- **Instructions for the task**
Exactly and without additions, transcribe the line that contains "op=resize; was=black kemereduk;" and every line after it in the data.

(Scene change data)
= = = =

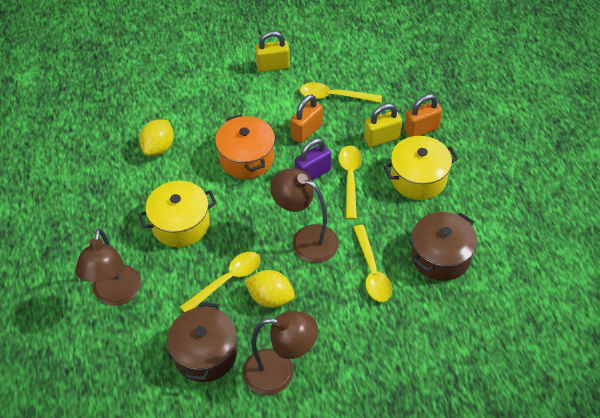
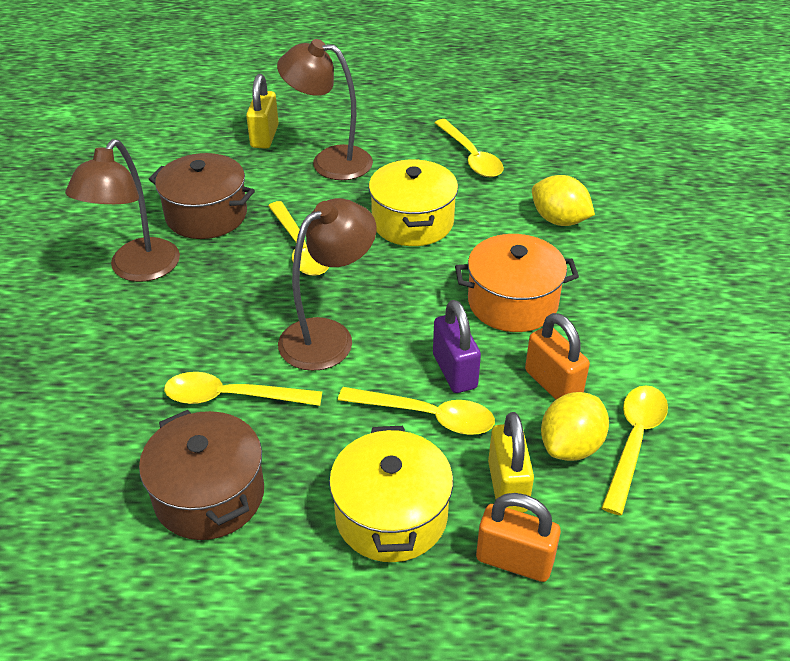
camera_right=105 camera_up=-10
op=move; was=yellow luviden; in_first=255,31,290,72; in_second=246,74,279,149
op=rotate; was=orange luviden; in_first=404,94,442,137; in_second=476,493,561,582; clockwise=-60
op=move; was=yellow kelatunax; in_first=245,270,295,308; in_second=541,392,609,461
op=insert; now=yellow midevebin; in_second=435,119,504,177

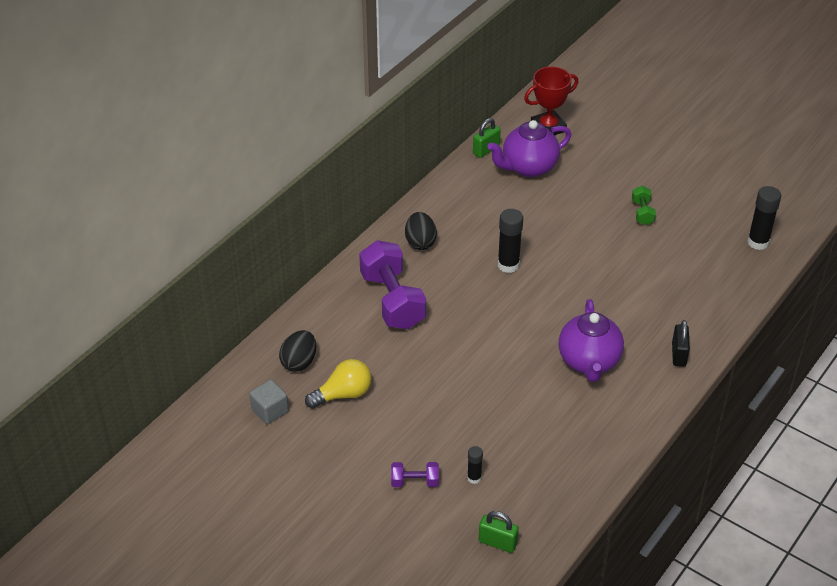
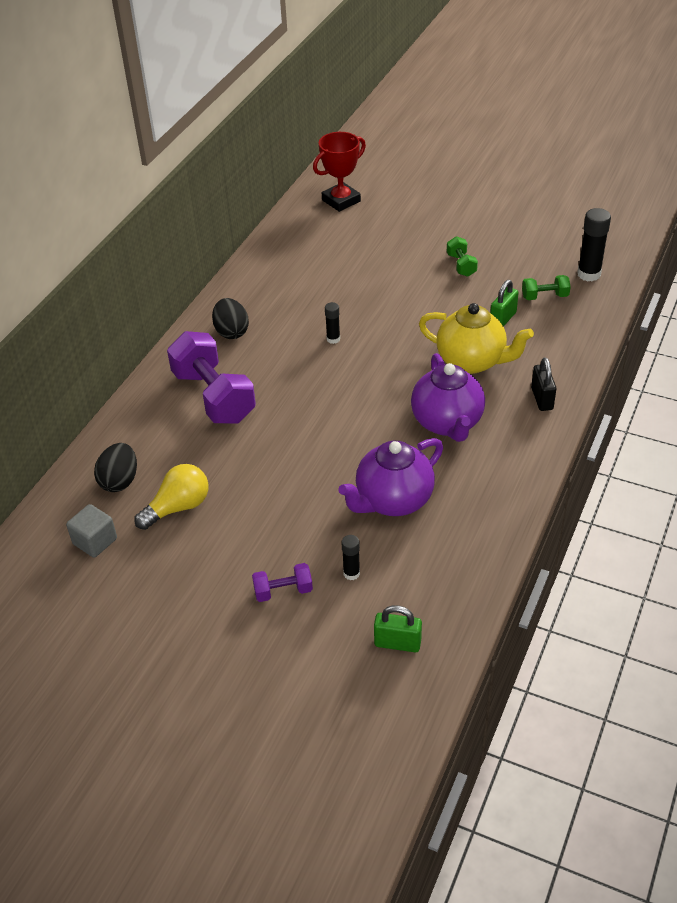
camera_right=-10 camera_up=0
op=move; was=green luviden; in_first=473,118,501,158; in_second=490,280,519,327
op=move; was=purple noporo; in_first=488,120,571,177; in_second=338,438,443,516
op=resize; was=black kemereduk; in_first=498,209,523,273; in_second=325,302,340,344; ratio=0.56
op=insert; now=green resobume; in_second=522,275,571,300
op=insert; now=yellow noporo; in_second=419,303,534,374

= = = =

- **Response box**
op=resize; was=black kemereduk; in_first=498,209,523,273; in_second=325,302,340,344; ratio=0.56
op=insert; now=green resobume; in_second=522,275,571,300
op=insert; now=yellow noporo; in_second=419,303,534,374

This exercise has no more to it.